Exercise instructions
Your answer must be an exact copy of the listing that follows, with all pictures omitted.

Provided data

== Segment start ==

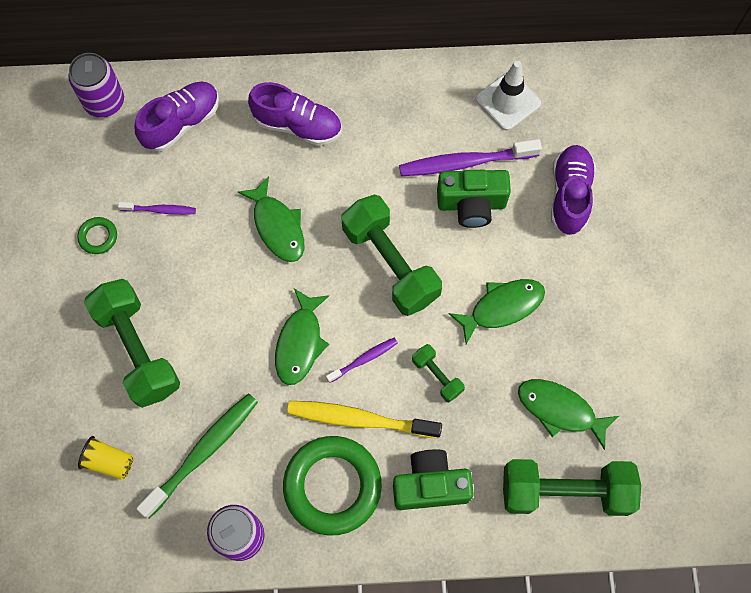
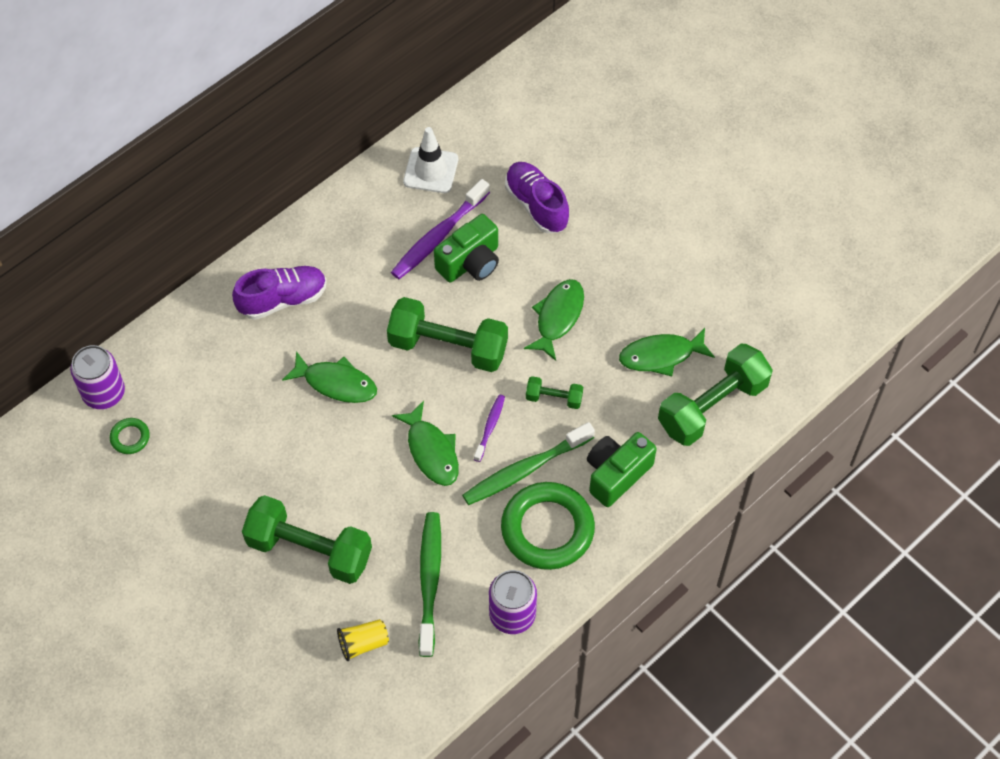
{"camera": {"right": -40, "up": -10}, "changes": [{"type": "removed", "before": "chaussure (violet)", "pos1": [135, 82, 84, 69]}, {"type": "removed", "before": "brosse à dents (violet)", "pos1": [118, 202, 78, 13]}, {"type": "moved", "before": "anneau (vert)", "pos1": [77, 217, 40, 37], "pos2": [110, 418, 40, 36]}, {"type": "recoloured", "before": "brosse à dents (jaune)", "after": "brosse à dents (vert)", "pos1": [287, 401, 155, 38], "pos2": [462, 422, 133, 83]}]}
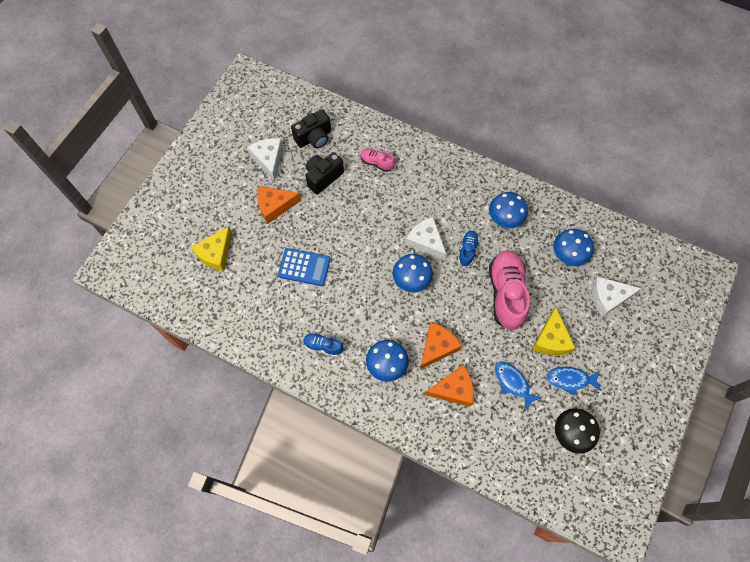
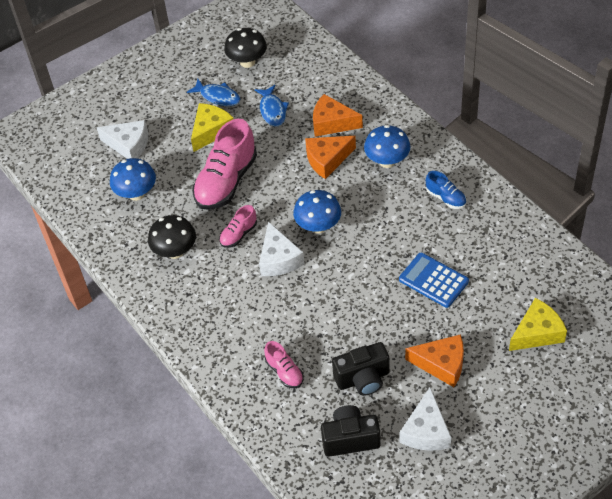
{"camera": {"right": -150, "up": -15}, "changes": [{"type": "recoloured", "before": "champignon (bleu)", "after": "champignon (noir)", "pos1": [489, 192, 39, 36], "pos2": [148, 215, 48, 44]}, {"type": "recoloured", "before": "chaussure (bleu)", "after": "chaussure (rose)", "pos1": [458, 231, 21, 35], "pos2": [219, 205, 38, 43]}]}
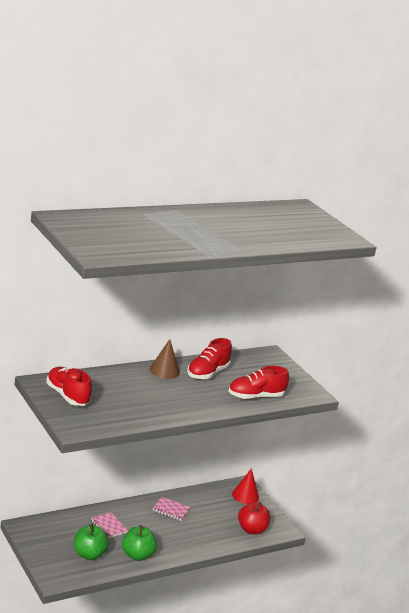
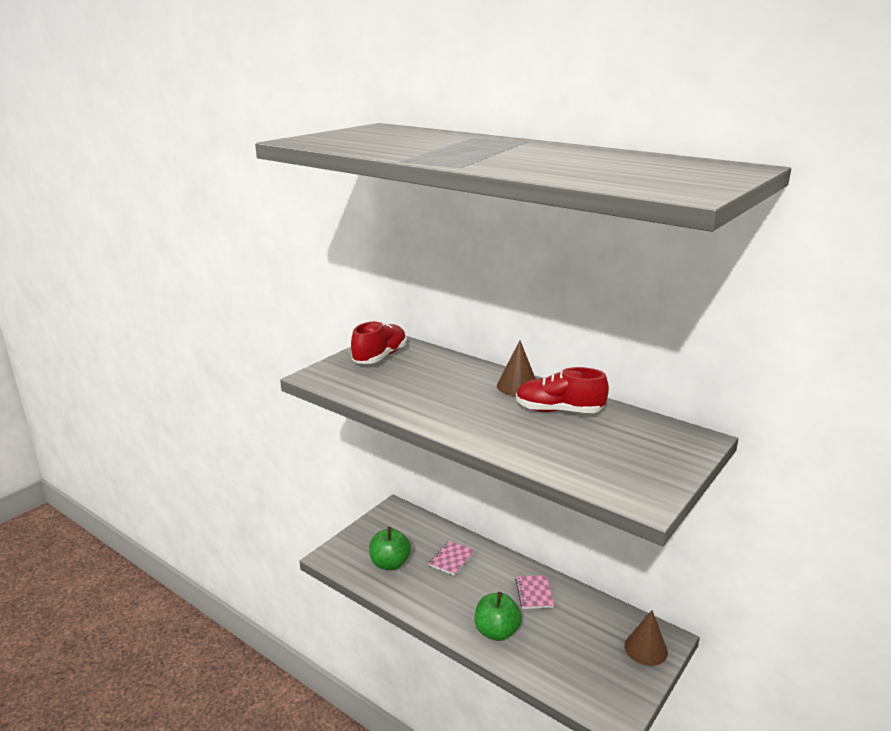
{"camera": {"right": 70, "up": 0}, "changes": [{"type": "removed", "before": "chaussure (rouge)", "pos1": [229, 366, 60, 33]}, {"type": "recoloured", "before": "cône (rouge)", "after": "cône (marron)", "pos1": [232, 468, 27, 36], "pos2": [624, 610, 44, 56]}, {"type": "removed", "before": "pomme (rouge)", "pos1": [238, 502, 33, 33]}, {"type": "moved", "before": "pomme (vert)", "pos1": [122, 525, 35, 36], "pos2": [474, 592, 48, 49]}]}
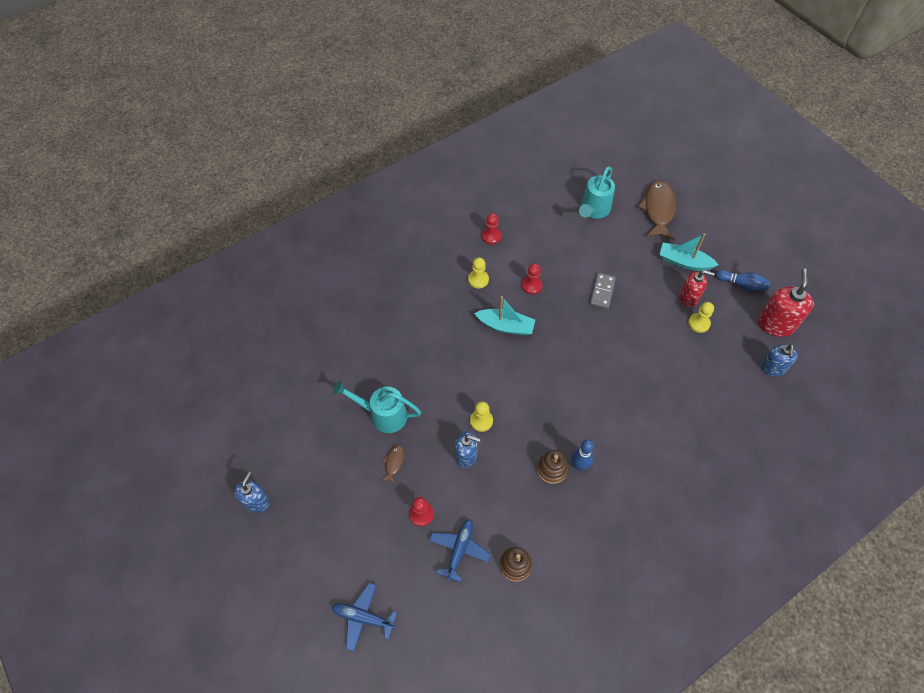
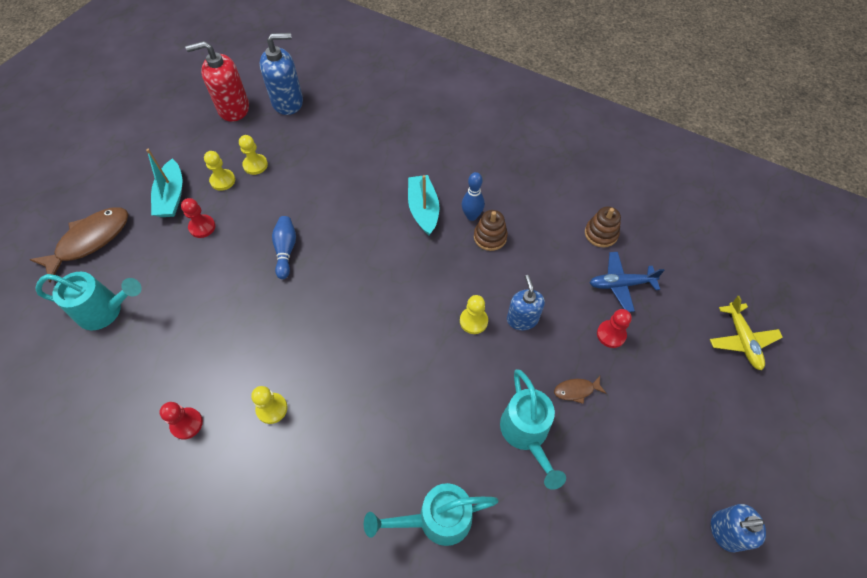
{"camera": {"right": -115, "up": 0}, "changes": [{"type": "turned", "before": "poisson (marron)", "pos1": [638, 180, 38, 60], "pos2": [29, 207, 100, 75], "turn": 150}, {"type": "moved", "before": "pion (rouge)", "pos1": [522, 263, 21, 31], "pos2": [181, 198, 34, 40]}, {"type": "replaced", "before": "distributeur de savon (rouge)", "after": "pion (jaune)", "pos1": [680, 270, 35, 37], "pos2": [204, 151, 31, 40]}, {"type": "moved", "before": "quille (bleu)", "pos1": [715, 270, 55, 21], "pos2": [272, 216, 24, 63]}, {"type": "removed", "before": "domino (gris)", "pos1": [590, 273, 26, 36]}, {"type": "moved", "before": "bateau (turquoise)", "pos1": [474, 296, 61, 40], "pos2": [408, 175, 31, 60]}, {"type": "resized", "before": "distributeur de savon (bleu)", "pos1": [761, 344, 37, 33], "pos2": [260, 33, 43, 82], "scale": 1.54}, {"type": "recoloured", "before": "avion (bleu)", "after": "avion (jaune)", "pos1": [332, 582, 65, 70], "pos2": [710, 296, 73, 74]}, {"type": "added", "after": "arrosoir (turquoise)", "pos2": [364, 483, 135, 63]}]}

== Segment end ==

Output of the task
{"camera": {"right": -40, "up": -10}, "changes": [{"type": "removed", "before": "chaussure (violet)", "pos1": [135, 82, 84, 69]}, {"type": "removed", "before": "brosse à dents (violet)", "pos1": [118, 202, 78, 13]}, {"type": "moved", "before": "anneau (vert)", "pos1": [77, 217, 40, 37], "pos2": [110, 418, 40, 36]}, {"type": "recoloured", "before": "brosse à dents (jaune)", "after": "brosse à dents (vert)", "pos1": [287, 401, 155, 38], "pos2": [462, 422, 133, 83]}]}
{"camera": {"right": -150, "up": -15}, "changes": [{"type": "recoloured", "before": "champignon (bleu)", "after": "champignon (noir)", "pos1": [489, 192, 39, 36], "pos2": [148, 215, 48, 44]}, {"type": "recoloured", "before": "chaussure (bleu)", "after": "chaussure (rose)", "pos1": [458, 231, 21, 35], "pos2": [219, 205, 38, 43]}]}
{"camera": {"right": 70, "up": 0}, "changes": [{"type": "removed", "before": "chaussure (rouge)", "pos1": [229, 366, 60, 33]}, {"type": "recoloured", "before": "cône (rouge)", "after": "cône (marron)", "pos1": [232, 468, 27, 36], "pos2": [624, 610, 44, 56]}, {"type": "removed", "before": "pomme (rouge)", "pos1": [238, 502, 33, 33]}, {"type": "moved", "before": "pomme (vert)", "pos1": [122, 525, 35, 36], "pos2": [474, 592, 48, 49]}]}
{"camera": {"right": -115, "up": 0}, "changes": [{"type": "turned", "before": "poisson (marron)", "pos1": [638, 180, 38, 60], "pos2": [29, 207, 100, 75], "turn": 150}, {"type": "moved", "before": "pion (rouge)", "pos1": [522, 263, 21, 31], "pos2": [181, 198, 34, 40]}, {"type": "replaced", "before": "distributeur de savon (rouge)", "after": "pion (jaune)", "pos1": [680, 270, 35, 37], "pos2": [204, 151, 31, 40]}, {"type": "moved", "before": "quille (bleu)", "pos1": [715, 270, 55, 21], "pos2": [272, 216, 24, 63]}, {"type": "removed", "before": "domino (gris)", "pos1": [590, 273, 26, 36]}, {"type": "moved", "before": "bateau (turquoise)", "pos1": [474, 296, 61, 40], "pos2": [408, 175, 31, 60]}, {"type": "resized", "before": "distributeur de savon (bleu)", "pos1": [761, 344, 37, 33], "pos2": [260, 33, 43, 82], "scale": 1.54}, {"type": "recoloured", "before": "avion (bleu)", "after": "avion (jaune)", "pos1": [332, 582, 65, 70], "pos2": [710, 296, 73, 74]}, {"type": "added", "after": "arrosoir (turquoise)", "pos2": [364, 483, 135, 63]}]}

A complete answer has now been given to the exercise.